━━ Records shown ━━
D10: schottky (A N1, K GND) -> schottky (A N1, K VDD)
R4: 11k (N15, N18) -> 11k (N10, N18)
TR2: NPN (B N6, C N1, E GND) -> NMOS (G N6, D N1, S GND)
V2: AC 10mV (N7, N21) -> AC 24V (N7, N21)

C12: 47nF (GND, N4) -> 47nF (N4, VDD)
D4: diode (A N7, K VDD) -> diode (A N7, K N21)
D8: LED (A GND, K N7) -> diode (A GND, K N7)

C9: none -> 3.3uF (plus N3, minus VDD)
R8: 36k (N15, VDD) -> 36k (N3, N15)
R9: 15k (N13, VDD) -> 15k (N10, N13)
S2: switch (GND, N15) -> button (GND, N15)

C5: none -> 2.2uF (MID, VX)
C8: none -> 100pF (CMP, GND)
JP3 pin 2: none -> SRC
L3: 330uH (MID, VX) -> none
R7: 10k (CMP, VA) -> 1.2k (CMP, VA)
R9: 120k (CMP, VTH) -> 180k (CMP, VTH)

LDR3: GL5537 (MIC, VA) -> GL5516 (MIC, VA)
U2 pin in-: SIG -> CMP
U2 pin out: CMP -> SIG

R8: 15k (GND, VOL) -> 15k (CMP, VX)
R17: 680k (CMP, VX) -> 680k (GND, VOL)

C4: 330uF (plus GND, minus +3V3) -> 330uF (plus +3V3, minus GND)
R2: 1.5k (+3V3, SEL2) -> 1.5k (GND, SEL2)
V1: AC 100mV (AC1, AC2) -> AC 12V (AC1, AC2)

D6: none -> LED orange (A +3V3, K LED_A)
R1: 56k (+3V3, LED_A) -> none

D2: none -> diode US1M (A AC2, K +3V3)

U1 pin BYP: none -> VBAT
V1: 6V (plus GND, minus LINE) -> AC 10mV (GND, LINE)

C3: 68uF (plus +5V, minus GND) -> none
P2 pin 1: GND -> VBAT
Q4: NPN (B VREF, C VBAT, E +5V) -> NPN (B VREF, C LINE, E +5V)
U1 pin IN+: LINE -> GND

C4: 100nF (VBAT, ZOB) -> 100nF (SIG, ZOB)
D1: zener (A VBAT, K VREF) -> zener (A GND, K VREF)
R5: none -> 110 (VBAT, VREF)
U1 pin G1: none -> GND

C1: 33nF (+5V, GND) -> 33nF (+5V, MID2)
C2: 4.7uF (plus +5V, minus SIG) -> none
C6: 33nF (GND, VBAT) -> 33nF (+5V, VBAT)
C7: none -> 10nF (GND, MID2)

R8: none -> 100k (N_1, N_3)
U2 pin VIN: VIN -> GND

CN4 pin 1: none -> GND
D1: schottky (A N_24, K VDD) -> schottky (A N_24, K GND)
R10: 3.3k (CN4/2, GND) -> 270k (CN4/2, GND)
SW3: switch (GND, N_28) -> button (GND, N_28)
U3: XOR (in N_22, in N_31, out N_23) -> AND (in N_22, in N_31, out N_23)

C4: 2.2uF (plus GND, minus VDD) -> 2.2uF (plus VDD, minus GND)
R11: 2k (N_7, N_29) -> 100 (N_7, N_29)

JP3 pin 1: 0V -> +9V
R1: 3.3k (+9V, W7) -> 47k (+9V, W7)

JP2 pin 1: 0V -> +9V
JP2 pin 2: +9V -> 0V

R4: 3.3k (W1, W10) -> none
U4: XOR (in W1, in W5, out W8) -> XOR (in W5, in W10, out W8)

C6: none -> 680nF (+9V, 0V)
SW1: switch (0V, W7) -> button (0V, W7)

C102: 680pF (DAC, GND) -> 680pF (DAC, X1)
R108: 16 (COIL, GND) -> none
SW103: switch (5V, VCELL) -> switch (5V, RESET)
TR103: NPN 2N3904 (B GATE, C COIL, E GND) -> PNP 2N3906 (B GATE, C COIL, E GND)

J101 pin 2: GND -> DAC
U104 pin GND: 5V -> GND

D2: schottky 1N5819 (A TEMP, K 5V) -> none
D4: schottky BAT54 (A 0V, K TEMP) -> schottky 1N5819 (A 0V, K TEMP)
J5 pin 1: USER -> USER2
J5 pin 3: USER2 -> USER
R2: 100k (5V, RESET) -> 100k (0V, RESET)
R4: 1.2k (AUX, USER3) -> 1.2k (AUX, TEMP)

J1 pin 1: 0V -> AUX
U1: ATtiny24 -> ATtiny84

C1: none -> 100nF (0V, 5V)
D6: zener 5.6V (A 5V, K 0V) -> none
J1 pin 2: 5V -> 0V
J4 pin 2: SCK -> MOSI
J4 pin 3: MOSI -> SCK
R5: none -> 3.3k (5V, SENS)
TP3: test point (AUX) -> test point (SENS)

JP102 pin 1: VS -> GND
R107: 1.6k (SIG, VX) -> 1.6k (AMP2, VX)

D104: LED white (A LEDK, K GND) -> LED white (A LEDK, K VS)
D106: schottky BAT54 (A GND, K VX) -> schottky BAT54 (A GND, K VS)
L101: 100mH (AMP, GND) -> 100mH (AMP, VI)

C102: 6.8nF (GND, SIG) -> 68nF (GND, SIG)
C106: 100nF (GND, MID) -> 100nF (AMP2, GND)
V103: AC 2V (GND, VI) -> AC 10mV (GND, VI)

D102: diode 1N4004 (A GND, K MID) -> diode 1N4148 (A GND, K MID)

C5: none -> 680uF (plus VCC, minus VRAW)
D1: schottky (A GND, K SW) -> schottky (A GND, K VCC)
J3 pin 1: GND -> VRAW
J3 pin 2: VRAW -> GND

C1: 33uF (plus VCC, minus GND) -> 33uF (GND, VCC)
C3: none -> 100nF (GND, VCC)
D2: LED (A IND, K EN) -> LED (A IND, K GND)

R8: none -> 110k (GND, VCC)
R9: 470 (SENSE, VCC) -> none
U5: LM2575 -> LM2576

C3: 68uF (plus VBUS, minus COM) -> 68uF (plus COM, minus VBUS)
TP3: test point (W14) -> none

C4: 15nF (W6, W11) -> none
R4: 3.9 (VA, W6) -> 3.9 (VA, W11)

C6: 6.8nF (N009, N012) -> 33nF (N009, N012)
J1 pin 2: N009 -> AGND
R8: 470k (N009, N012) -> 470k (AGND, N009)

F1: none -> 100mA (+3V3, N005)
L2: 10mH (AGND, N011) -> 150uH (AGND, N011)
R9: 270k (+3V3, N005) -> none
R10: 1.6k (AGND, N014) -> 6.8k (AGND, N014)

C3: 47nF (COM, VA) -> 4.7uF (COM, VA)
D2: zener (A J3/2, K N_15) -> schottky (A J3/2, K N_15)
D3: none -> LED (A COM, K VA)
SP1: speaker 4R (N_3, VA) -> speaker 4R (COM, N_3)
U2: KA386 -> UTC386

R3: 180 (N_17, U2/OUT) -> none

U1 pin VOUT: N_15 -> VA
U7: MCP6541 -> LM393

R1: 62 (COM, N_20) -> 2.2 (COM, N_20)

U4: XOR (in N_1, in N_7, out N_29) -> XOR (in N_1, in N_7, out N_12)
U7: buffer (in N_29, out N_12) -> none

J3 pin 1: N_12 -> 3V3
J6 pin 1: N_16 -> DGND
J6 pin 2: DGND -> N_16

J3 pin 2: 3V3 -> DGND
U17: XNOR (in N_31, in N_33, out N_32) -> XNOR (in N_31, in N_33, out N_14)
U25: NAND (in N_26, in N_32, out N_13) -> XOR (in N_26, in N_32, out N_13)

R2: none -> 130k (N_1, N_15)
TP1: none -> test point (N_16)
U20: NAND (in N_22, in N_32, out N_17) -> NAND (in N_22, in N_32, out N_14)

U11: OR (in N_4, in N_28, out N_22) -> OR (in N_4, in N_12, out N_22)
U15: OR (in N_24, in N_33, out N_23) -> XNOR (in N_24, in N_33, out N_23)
━━━
**Task prompt**
Output the listing verbatim through the "V1: AC 100mV (AC1, AC2) -> AC 12V (AC1, AC2)" line.

**Written answer**
D10: schottky (A N1, K GND) -> schottky (A N1, K VDD)
R4: 11k (N15, N18) -> 11k (N10, N18)
TR2: NPN (B N6, C N1, E GND) -> NMOS (G N6, D N1, S GND)
V2: AC 10mV (N7, N21) -> AC 24V (N7, N21)

C12: 47nF (GND, N4) -> 47nF (N4, VDD)
D4: diode (A N7, K VDD) -> diode (A N7, K N21)
D8: LED (A GND, K N7) -> diode (A GND, K N7)

C9: none -> 3.3uF (plus N3, minus VDD)
R8: 36k (N15, VDD) -> 36k (N3, N15)
R9: 15k (N13, VDD) -> 15k (N10, N13)
S2: switch (GND, N15) -> button (GND, N15)

C5: none -> 2.2uF (MID, VX)
C8: none -> 100pF (CMP, GND)
JP3 pin 2: none -> SRC
L3: 330uH (MID, VX) -> none
R7: 10k (CMP, VA) -> 1.2k (CMP, VA)
R9: 120k (CMP, VTH) -> 180k (CMP, VTH)

LDR3: GL5537 (MIC, VA) -> GL5516 (MIC, VA)
U2 pin in-: SIG -> CMP
U2 pin out: CMP -> SIG

R8: 15k (GND, VOL) -> 15k (CMP, VX)
R17: 680k (CMP, VX) -> 680k (GND, VOL)

C4: 330uF (plus GND, minus +3V3) -> 330uF (plus +3V3, minus GND)
R2: 1.5k (+3V3, SEL2) -> 1.5k (GND, SEL2)
V1: AC 100mV (AC1, AC2) -> AC 12V (AC1, AC2)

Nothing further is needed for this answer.